◆ TO DO
Return exactly the lines of the records below, starting at the line that contains "pos1: [502, 140, 572, 195]" and ending at the line that contains "after: BlackBook", with both of those lines kept.

[Object correspondence data]

>>>

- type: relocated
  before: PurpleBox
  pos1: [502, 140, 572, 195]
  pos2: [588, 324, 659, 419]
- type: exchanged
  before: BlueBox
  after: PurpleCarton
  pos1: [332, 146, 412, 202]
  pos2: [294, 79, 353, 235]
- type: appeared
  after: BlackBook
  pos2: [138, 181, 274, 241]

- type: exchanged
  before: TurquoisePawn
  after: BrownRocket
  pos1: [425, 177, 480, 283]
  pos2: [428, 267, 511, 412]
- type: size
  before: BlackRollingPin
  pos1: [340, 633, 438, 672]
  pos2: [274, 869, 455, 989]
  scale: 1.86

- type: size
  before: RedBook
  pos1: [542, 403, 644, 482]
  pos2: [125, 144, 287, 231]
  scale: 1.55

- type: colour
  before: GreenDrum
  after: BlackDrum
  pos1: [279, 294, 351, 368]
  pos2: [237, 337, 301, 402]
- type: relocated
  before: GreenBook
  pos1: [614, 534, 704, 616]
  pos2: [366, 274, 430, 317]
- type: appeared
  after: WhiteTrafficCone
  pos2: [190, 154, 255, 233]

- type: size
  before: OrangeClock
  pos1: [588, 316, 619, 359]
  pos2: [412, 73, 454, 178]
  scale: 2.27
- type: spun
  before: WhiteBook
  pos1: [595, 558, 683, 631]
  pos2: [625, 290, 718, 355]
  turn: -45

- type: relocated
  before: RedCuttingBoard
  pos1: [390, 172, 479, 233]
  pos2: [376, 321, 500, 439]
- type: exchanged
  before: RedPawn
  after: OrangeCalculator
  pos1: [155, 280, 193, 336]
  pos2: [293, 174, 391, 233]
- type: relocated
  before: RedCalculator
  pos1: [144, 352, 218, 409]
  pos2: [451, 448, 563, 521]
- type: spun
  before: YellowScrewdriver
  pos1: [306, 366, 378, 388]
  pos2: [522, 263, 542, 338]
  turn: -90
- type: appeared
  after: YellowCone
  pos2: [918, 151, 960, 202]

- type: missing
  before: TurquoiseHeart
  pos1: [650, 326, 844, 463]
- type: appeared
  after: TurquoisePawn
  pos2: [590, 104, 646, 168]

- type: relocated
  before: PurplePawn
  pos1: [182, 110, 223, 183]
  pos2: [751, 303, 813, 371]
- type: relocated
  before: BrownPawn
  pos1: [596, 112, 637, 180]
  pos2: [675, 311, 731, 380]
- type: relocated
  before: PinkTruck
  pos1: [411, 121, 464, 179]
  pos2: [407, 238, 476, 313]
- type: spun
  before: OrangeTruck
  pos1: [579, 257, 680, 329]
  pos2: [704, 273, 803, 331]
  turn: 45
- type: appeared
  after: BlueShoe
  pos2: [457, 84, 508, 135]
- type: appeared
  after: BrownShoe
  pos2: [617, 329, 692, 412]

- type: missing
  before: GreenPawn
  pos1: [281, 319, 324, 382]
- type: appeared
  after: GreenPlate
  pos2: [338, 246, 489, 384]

<<<

◆ EXERCISE RESPONSE
  pos1: [502, 140, 572, 195]
  pos2: [588, 324, 659, 419]
- type: exchanged
  before: BlueBox
  after: PurpleCarton
  pos1: [332, 146, 412, 202]
  pos2: [294, 79, 353, 235]
- type: appeared
  after: BlackBook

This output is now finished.